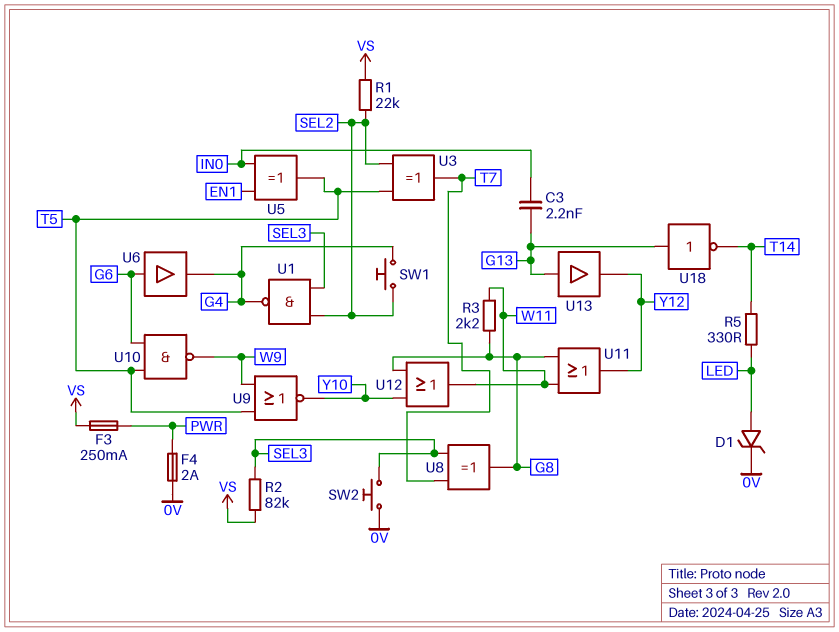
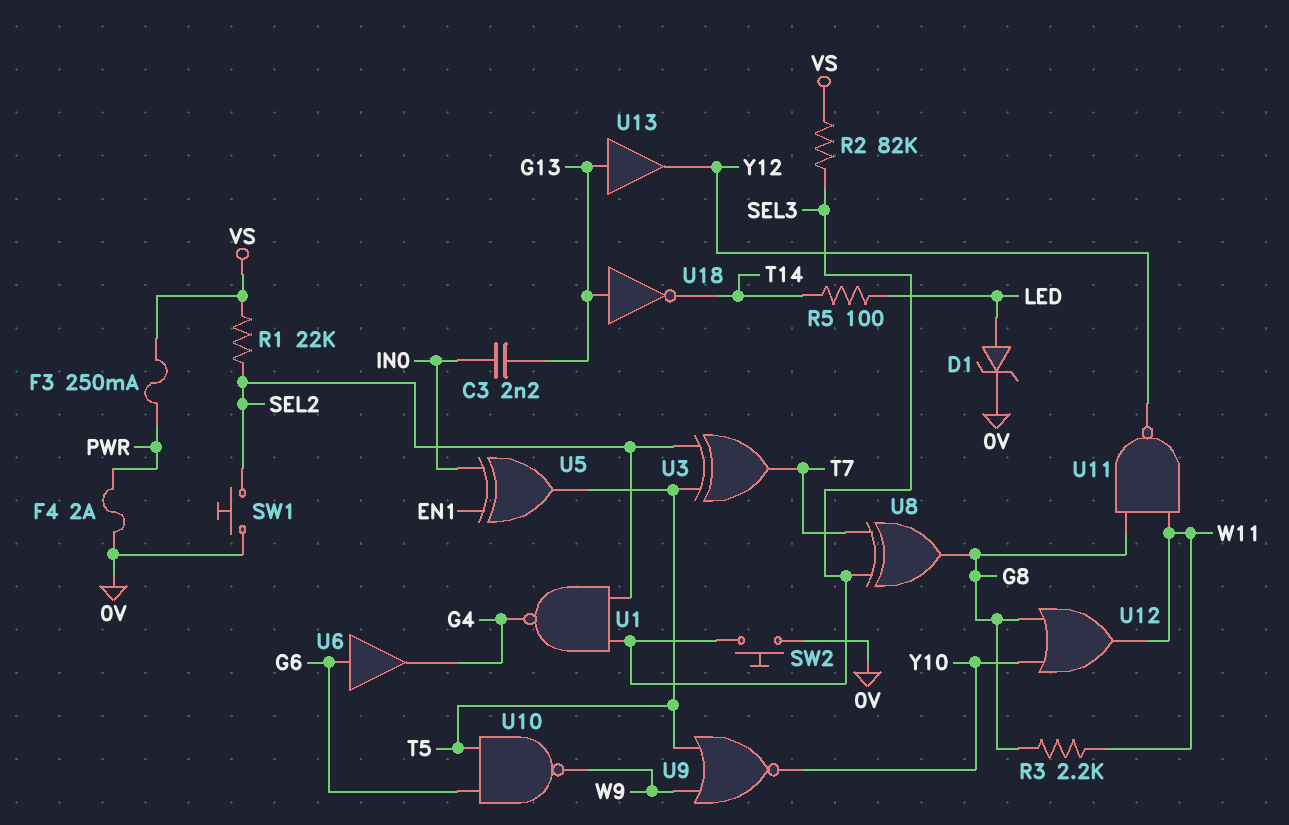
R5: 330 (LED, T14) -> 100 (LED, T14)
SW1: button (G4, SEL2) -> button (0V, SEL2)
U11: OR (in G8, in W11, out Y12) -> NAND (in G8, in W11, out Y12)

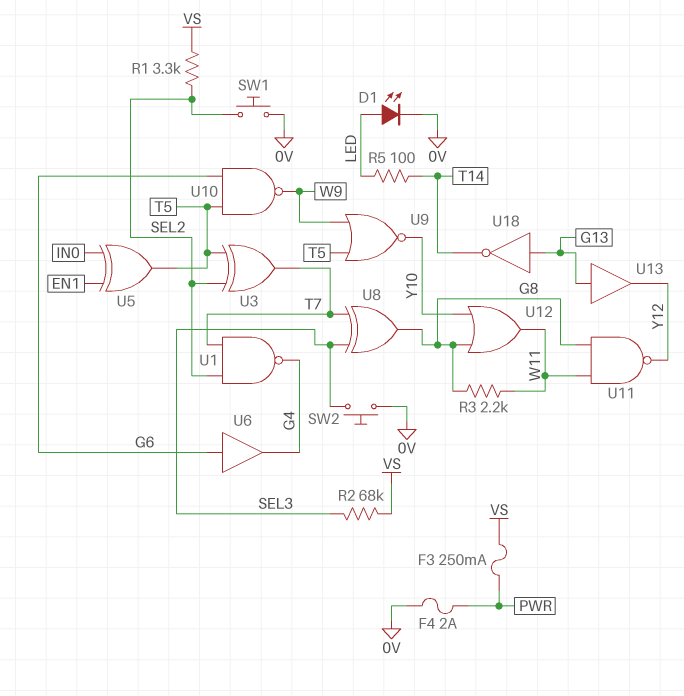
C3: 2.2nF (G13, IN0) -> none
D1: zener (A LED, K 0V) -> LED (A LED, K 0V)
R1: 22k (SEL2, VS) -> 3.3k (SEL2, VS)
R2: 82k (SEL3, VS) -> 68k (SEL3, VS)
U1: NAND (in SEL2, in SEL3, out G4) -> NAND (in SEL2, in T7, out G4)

++++++++

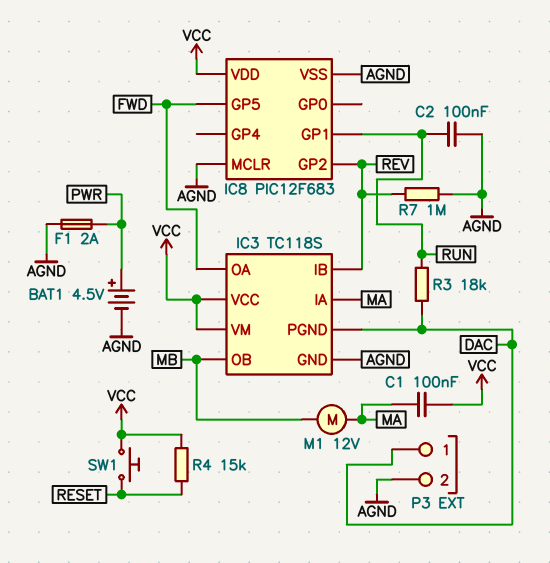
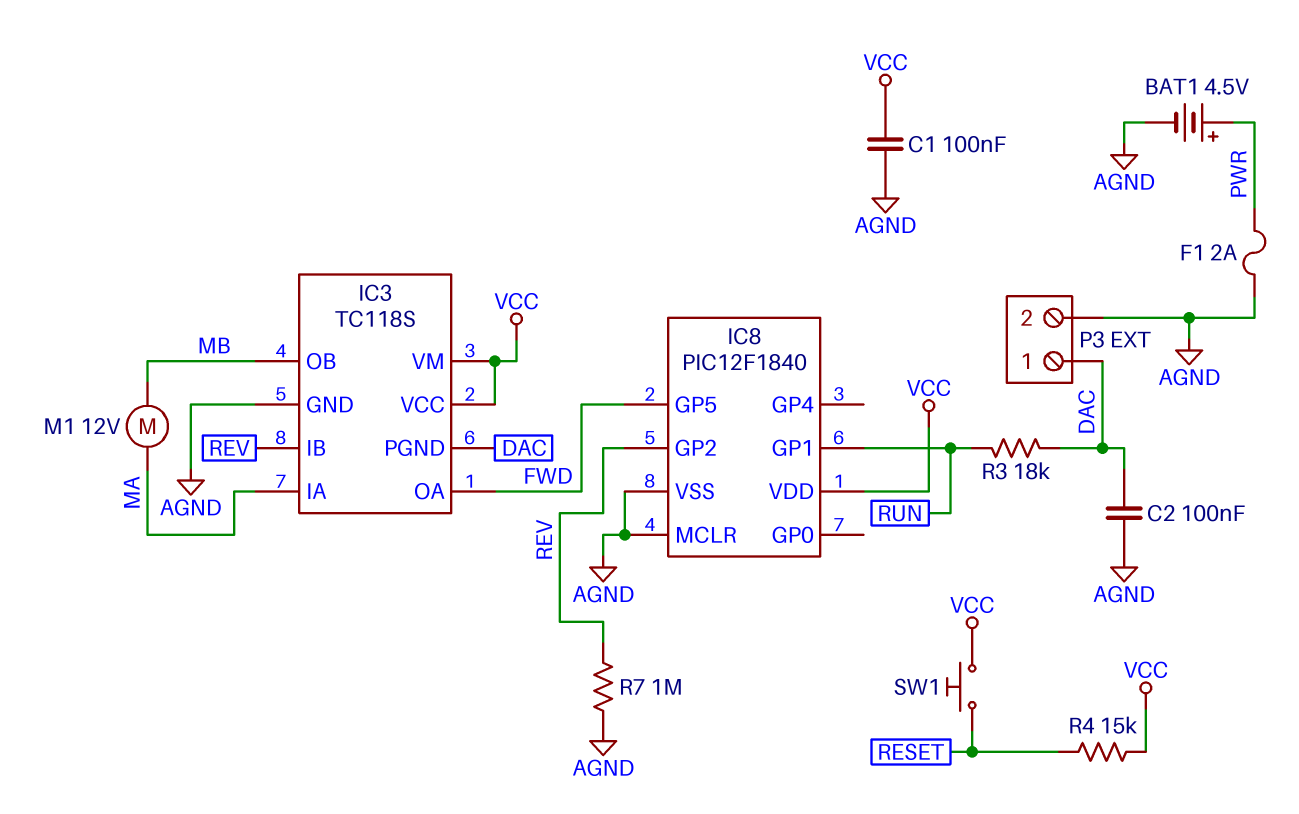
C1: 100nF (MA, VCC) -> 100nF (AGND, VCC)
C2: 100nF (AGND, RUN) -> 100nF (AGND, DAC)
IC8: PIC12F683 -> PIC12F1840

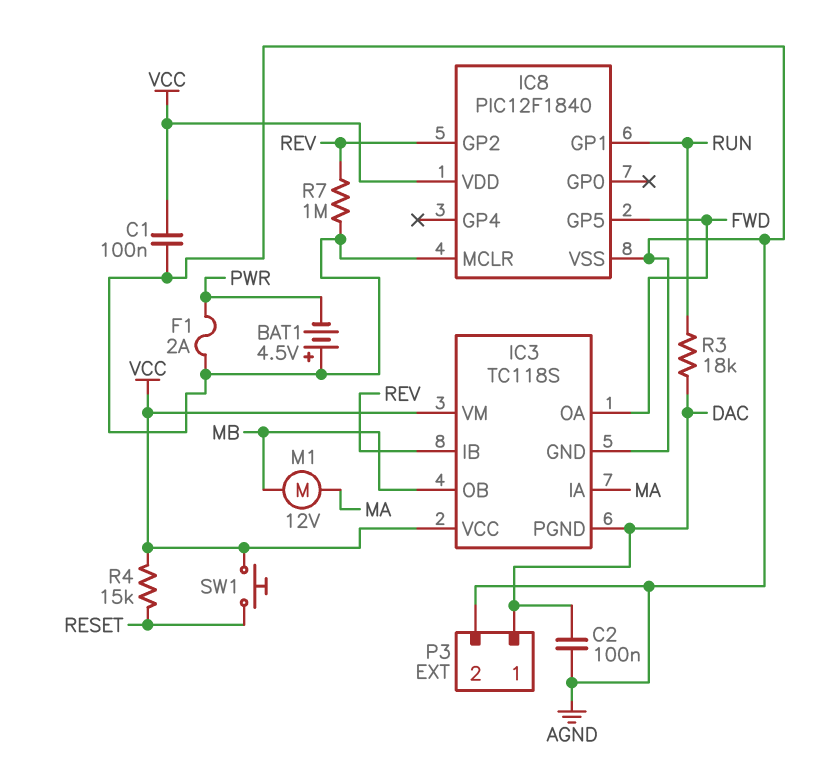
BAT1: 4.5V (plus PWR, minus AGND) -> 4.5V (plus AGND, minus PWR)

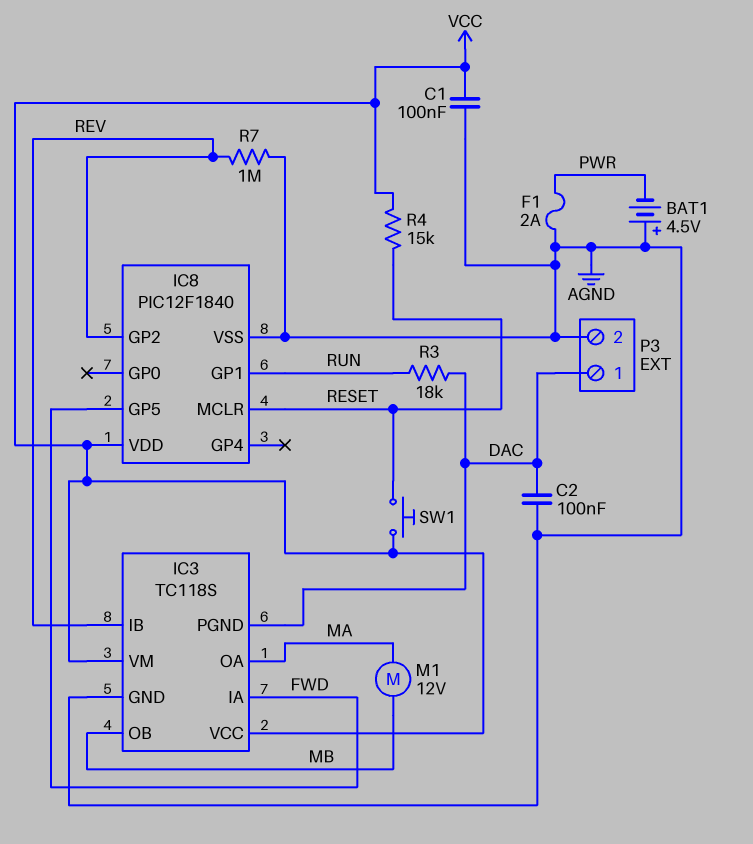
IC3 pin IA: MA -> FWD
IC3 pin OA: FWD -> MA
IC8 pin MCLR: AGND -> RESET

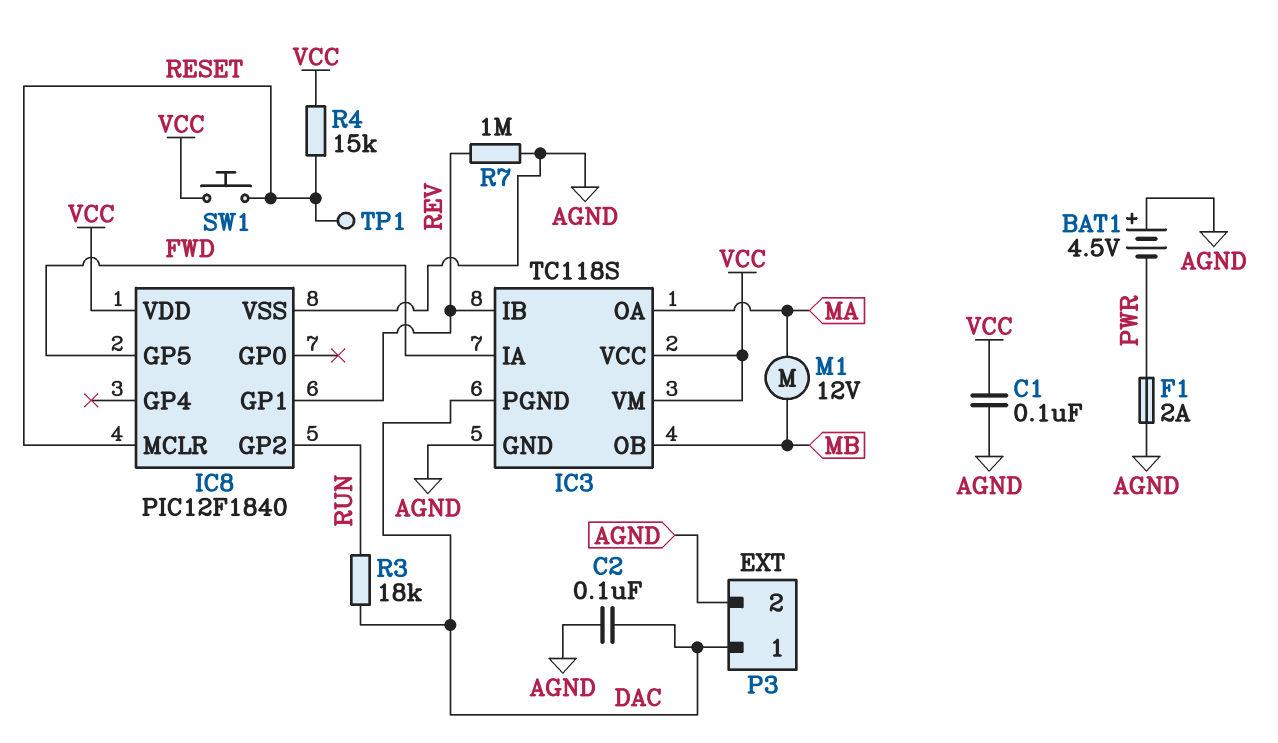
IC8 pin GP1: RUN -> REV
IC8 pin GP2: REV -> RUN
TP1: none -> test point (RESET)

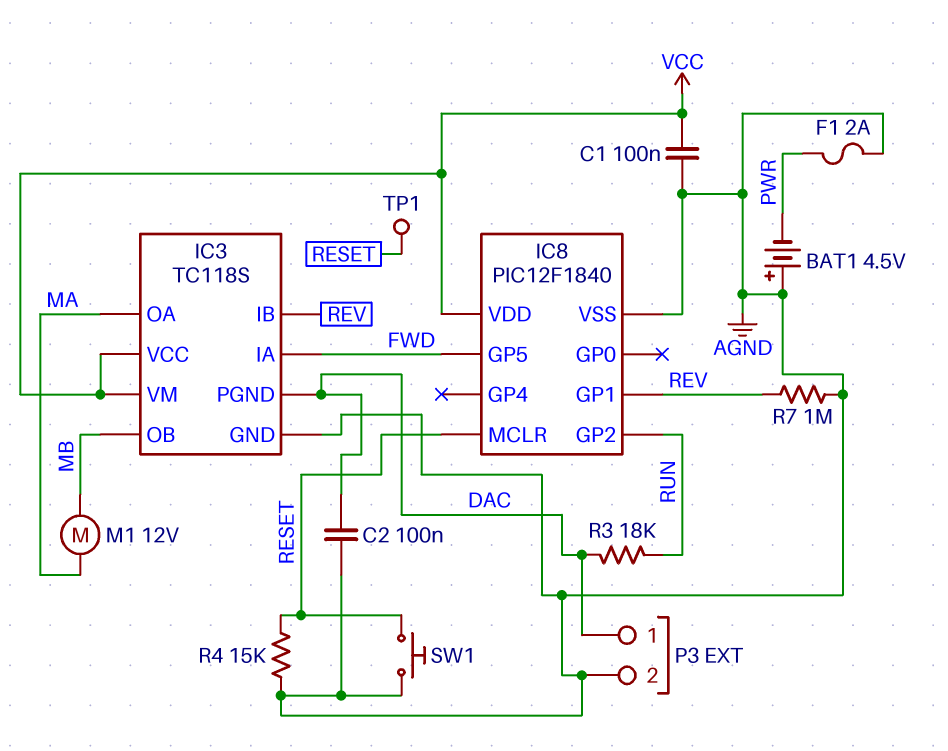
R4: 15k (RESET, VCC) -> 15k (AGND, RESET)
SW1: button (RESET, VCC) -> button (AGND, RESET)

++++++++

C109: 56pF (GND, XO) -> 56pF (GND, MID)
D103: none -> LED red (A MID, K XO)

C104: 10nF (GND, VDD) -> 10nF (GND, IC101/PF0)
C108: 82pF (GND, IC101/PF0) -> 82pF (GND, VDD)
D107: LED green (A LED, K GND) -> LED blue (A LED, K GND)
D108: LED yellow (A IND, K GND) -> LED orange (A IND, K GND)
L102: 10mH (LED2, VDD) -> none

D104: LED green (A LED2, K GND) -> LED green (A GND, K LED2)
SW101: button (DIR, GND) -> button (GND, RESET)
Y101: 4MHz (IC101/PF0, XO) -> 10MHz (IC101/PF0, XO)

++++++++

Requirement:
Using the entries above, repeat only the lines from the one containing "C3: 2.2nF (G13, IN0) -> none" through the one containing "U1: NAND (in", end lines included.

Exercise result:
C3: 2.2nF (G13, IN0) -> none
D1: zener (A LED, K 0V) -> LED (A LED, K 0V)
R1: 22k (SEL2, VS) -> 3.3k (SEL2, VS)
R2: 82k (SEL3, VS) -> 68k (SEL3, VS)
U1: NAND (in SEL2, in SEL3, out G4) -> NAND (in SEL2, in T7, out G4)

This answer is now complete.